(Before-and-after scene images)
---*---

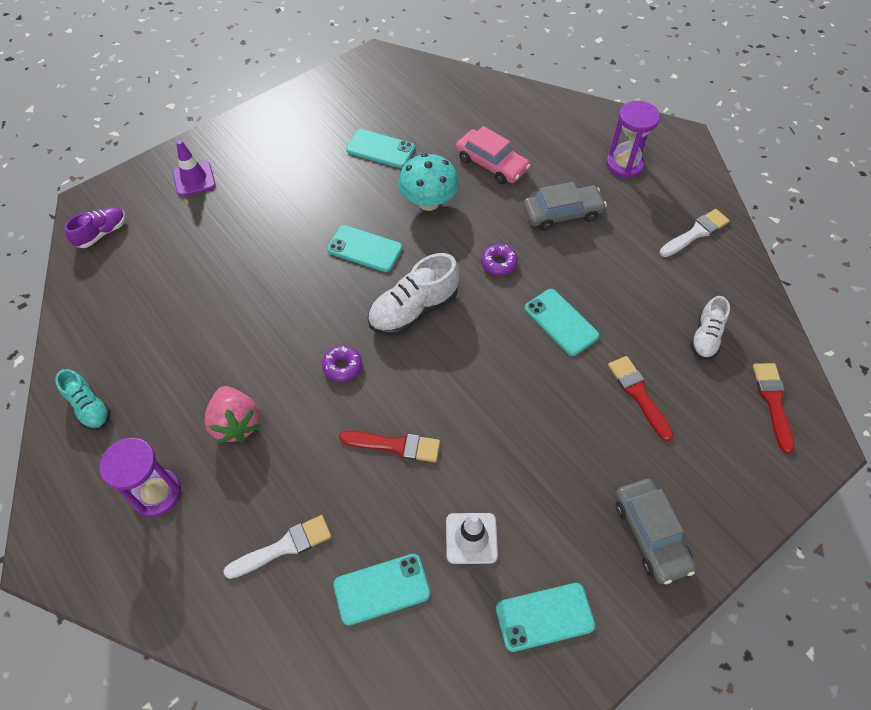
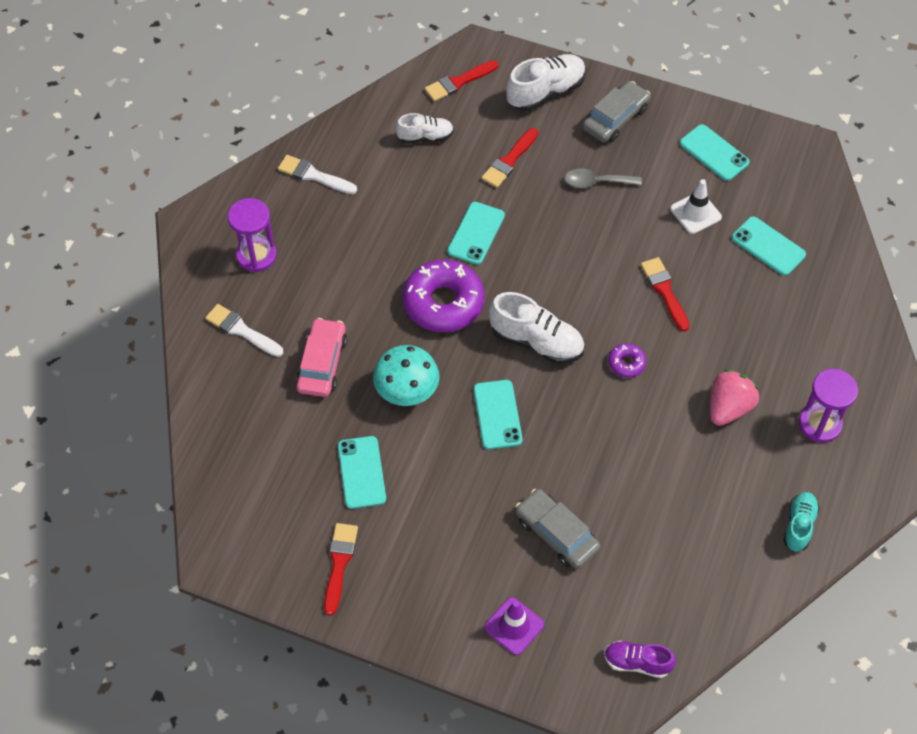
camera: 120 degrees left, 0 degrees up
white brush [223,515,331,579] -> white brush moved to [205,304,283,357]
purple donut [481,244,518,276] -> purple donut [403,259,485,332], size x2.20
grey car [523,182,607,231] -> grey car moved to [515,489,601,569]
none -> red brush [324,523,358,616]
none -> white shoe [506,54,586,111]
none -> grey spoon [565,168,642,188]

---*---

**Work task**. The result should be a word-for-word restatement of all the data, without images.

**Your response**.
camera: 120 degrees left, 0 degrees up
white brush [223,515,331,579] -> white brush moved to [205,304,283,357]
purple donut [481,244,518,276] -> purple donut [403,259,485,332], size x2.20
grey car [523,182,607,231] -> grey car moved to [515,489,601,569]
none -> red brush [324,523,358,616]
none -> white shoe [506,54,586,111]
none -> grey spoon [565,168,642,188]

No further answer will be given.